**WHAT TO PRODUCE**
Write the data below out again, exactly as each line reads.

**DATA TO PROCESS**
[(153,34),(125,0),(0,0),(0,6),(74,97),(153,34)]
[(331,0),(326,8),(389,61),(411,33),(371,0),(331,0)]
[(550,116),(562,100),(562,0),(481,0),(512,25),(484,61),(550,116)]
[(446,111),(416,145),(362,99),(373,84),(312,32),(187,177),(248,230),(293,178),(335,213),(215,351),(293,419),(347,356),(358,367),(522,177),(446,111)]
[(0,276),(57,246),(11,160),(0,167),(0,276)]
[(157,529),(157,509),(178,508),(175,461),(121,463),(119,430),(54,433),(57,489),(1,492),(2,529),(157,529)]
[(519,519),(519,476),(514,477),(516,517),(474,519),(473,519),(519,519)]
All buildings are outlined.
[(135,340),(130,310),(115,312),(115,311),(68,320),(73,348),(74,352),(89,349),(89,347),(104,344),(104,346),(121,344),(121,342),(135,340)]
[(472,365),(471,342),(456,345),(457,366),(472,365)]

**EXERCISE RESPONSE**
[(153,34),(125,0),(0,0),(0,6),(74,97),(153,34)]
[(331,0),(326,8),(389,61),(411,33),(371,0),(331,0)]
[(550,116),(562,100),(562,0),(481,0),(512,25),(484,61),(550,116)]
[(446,111),(416,145),(362,99),(373,84),(312,32),(187,177),(248,230),(293,178),(335,213),(215,351),(293,419),(347,356),(358,367),(522,177),(446,111)]
[(0,276),(57,246),(11,160),(0,167),(0,276)]
[(157,529),(157,509),(178,508),(175,461),(121,463),(119,430),(54,433),(57,489),(1,492),(2,529),(157,529)]
[(519,519),(519,476),(514,477),(516,517),(474,519),(473,519),(519,519)]
All buildings are outlined.
[(135,340),(130,310),(115,312),(115,311),(68,320),(73,348),(74,352),(89,349),(89,347),(104,344),(104,346),(121,344),(121,342),(135,340)]
[(472,365),(471,342),(456,345),(457,366),(472,365)]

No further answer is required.